• **Data in this exercise**:
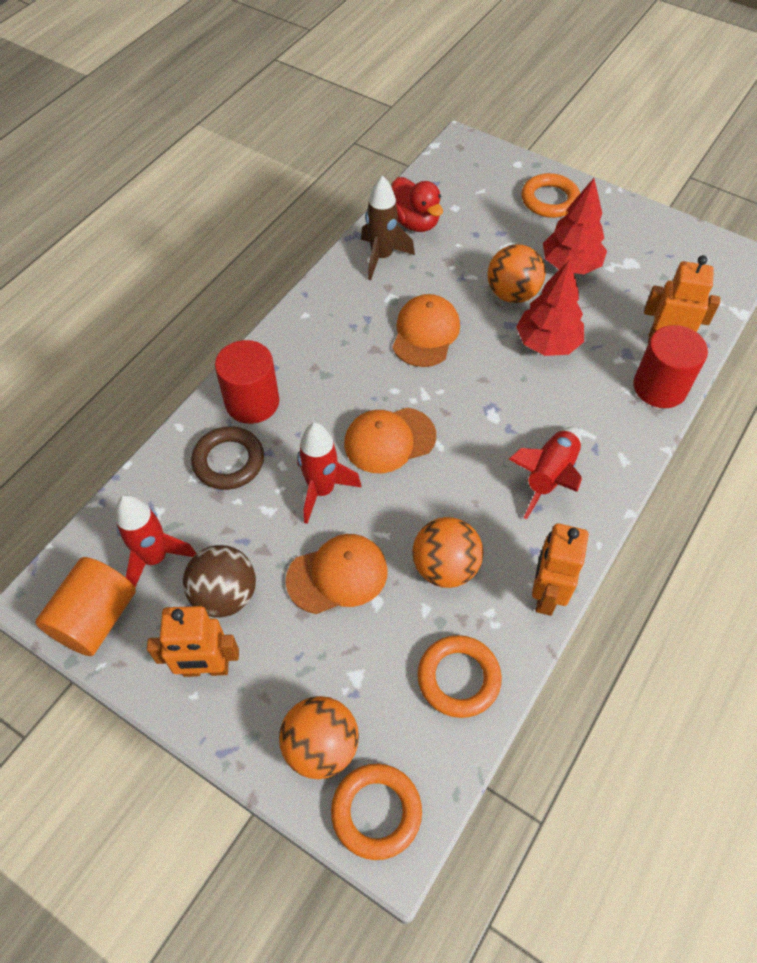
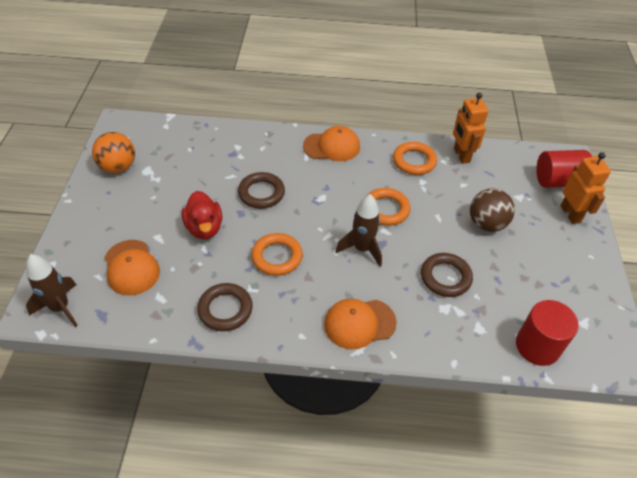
brown ring: 1 -> 3
brown rocket: 1 -> 2
orange ball: 3 -> 1
orange cylinder: 1 -> 0
orange robot: 3 -> 2
red rocket: 3 -> 0
red tree: 2 -> 0

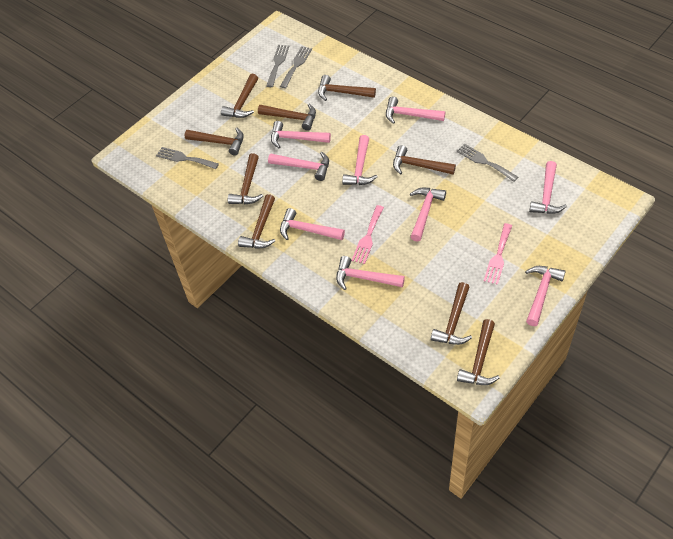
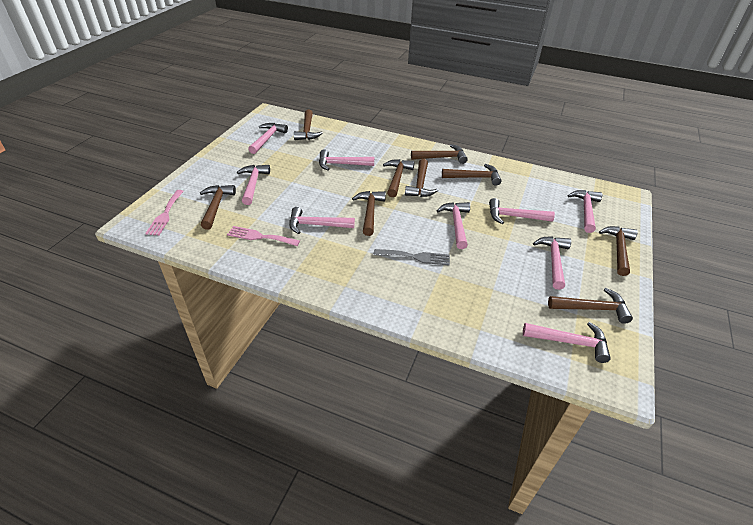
grey fork: 4 -> 1

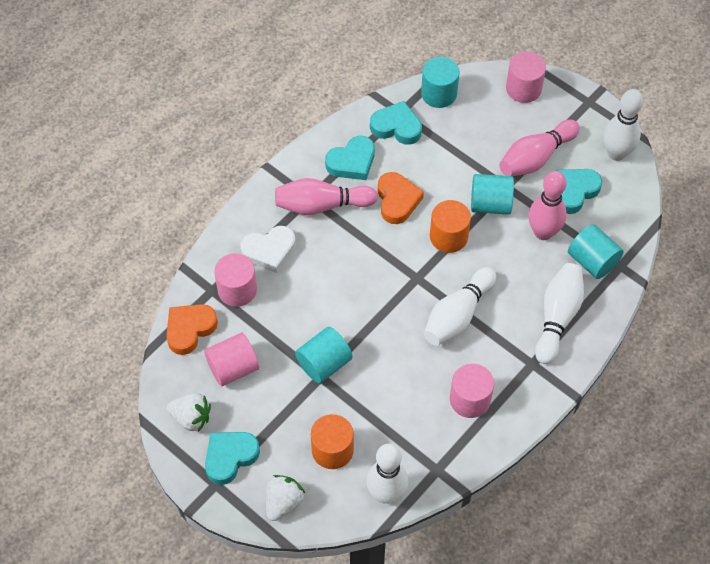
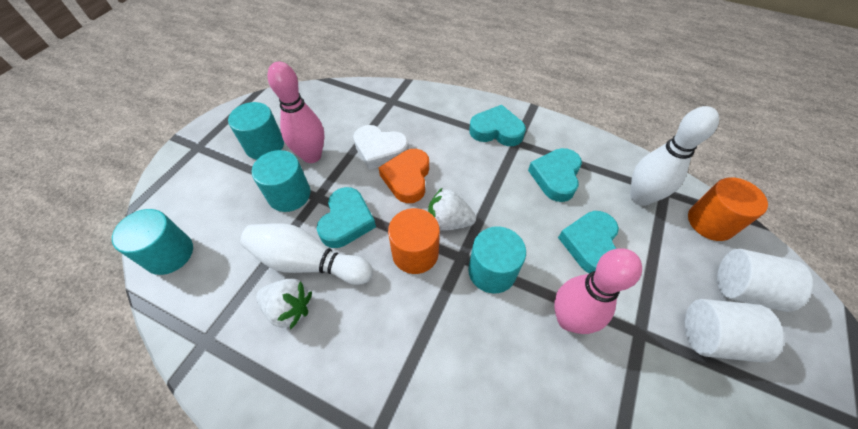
orange heart: 2 -> 1
pink bowling pin: 3 -> 2
pink cylinder: 4 -> 0
white bowling pin: 4 -> 2
white cylinder: 0 -> 2

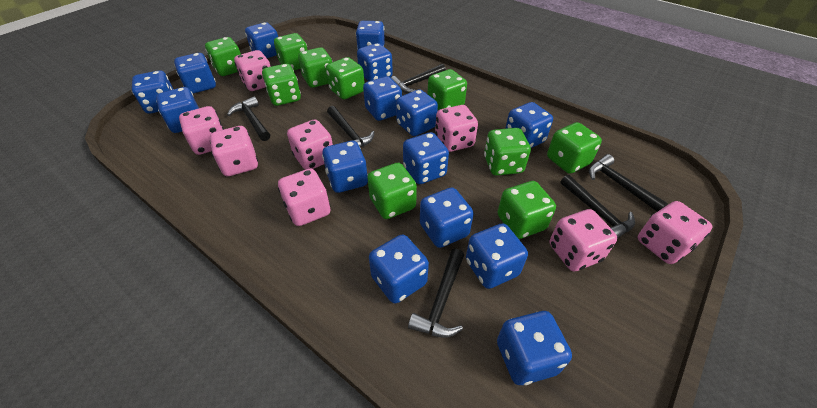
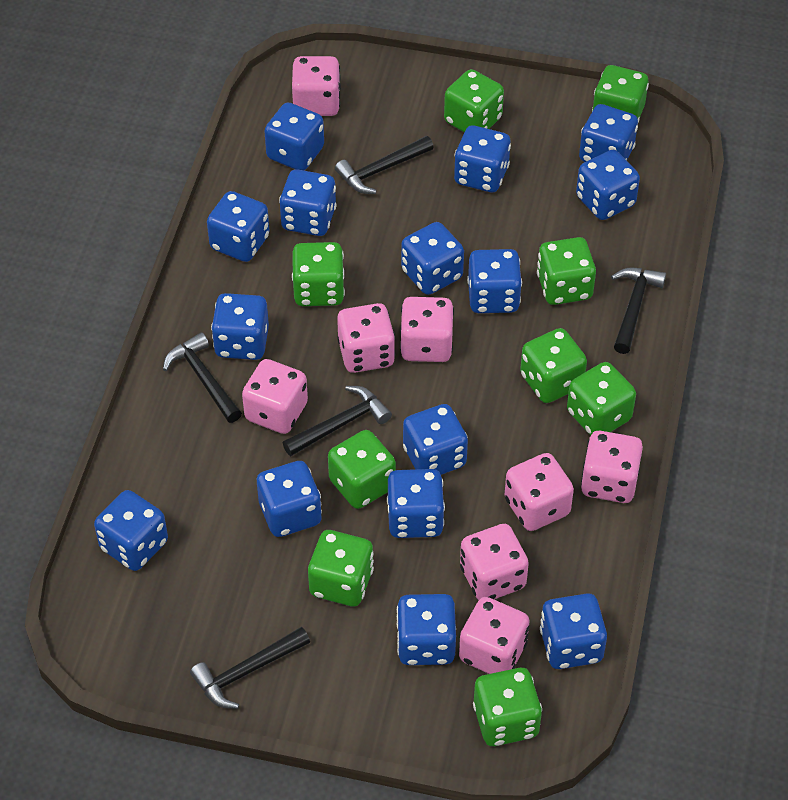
black hammer: 6 -> 5
green dice: 10 -> 9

• **Exercise**:
Could you copy the listing above exactly, without its pictures?

• **Task result**:
brown ring: 1 -> 3
brown rocket: 1 -> 2
orange ball: 3 -> 1
orange cylinder: 1 -> 0
orange robot: 3 -> 2
red rocket: 3 -> 0
red tree: 2 -> 0

grey fork: 4 -> 1

orange heart: 2 -> 1
pink bowling pin: 3 -> 2
pink cylinder: 4 -> 0
white bowling pin: 4 -> 2
white cylinder: 0 -> 2

black hammer: 6 -> 5
green dice: 10 -> 9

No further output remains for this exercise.